**Exercise goal**:
Would you return the entries below exactly from the line containing "red 1x3 tile" onward, ending with the final line and including it, and nothing else?

[Object change descriptions]
━━━━━━━━━━━━━━━━━━━━━━━━━━━━━━
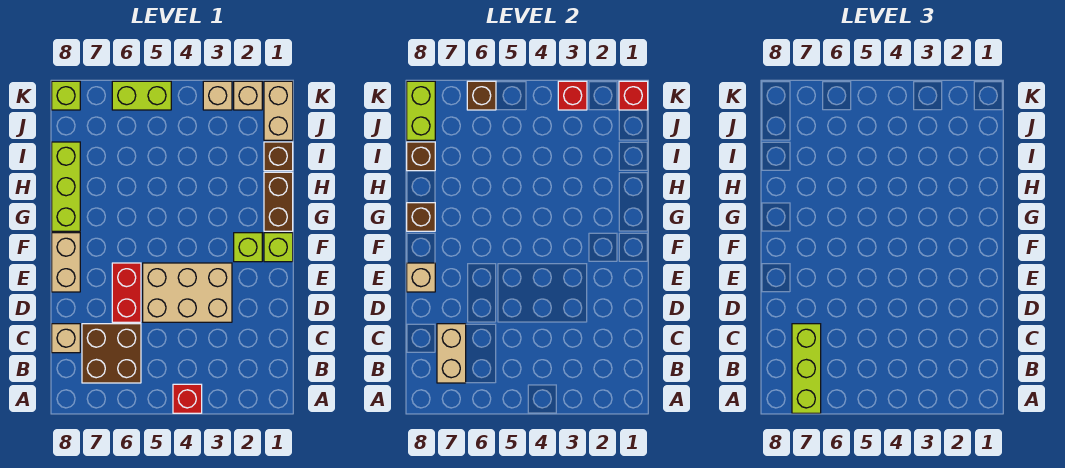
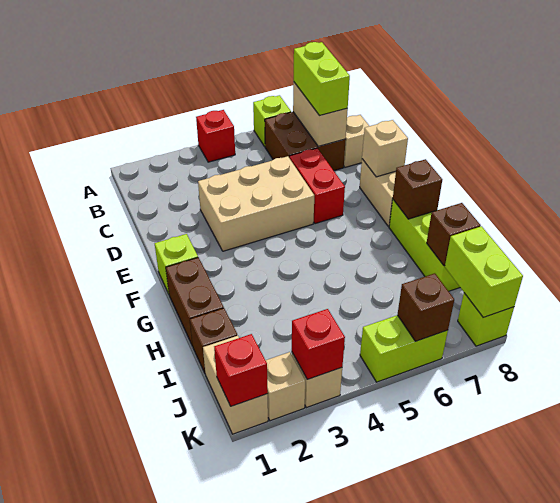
lime 1x3 brick [792,324,821,413] -> lime 1x2 brick [293,42,350,116]
lime 1x1 brick [234,233,262,262] -> lime 1x1 brick moved to [253,95,291,147]

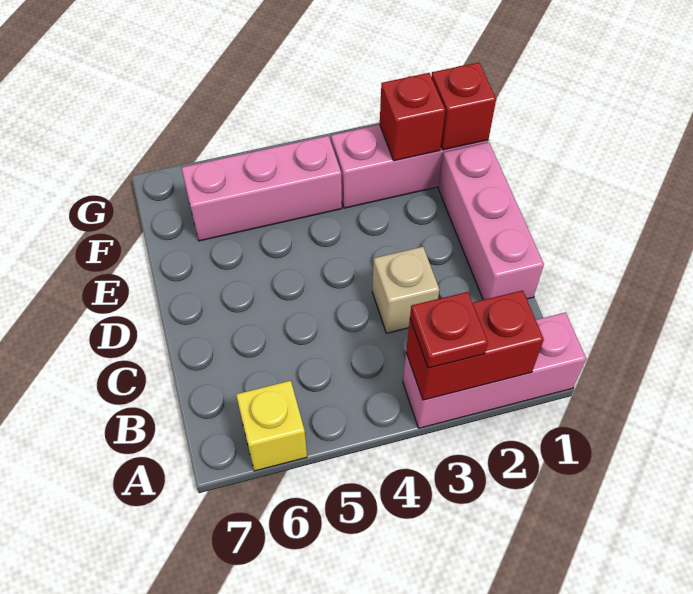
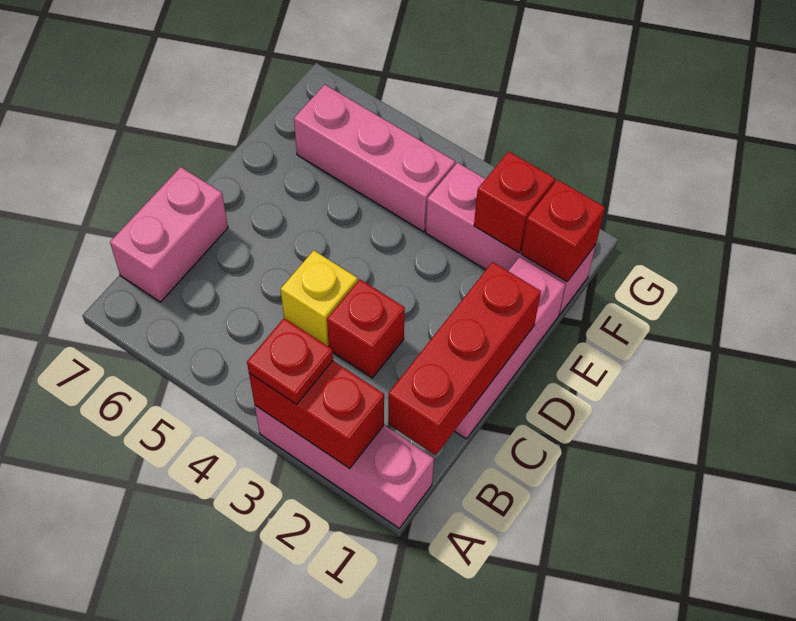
yellow 1x1 brick [236,381,307,471] -> yellow 1x1 brick moved to [281,250,358,347]
none -> red 1x3 brick [388,262,541,455]
none -> pink 1x2 brick [110,167,228,302]
tan 1x1 brick [372,247,439,333] -> red 1x1 brick [327,280,405,378]

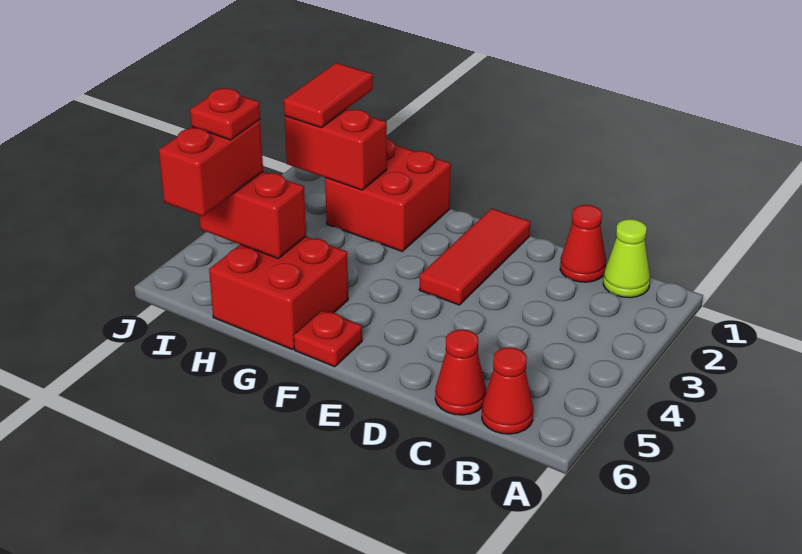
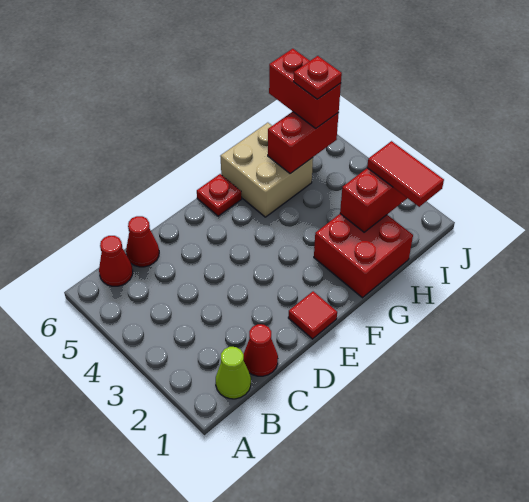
red 1x3 tile [419,209,530,305] -> red 1x1 tile [288,291,337,339]
red 2x2 brick [209,237,348,350] -> tan 2x2 brick [220,123,313,217]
━━━━━━━━━━━━━━━━━━━━━━━━━━━━━━
**The answer**:
red 1x3 tile [419,209,530,305] -> red 1x1 tile [288,291,337,339]
red 2x2 brick [209,237,348,350] -> tan 2x2 brick [220,123,313,217]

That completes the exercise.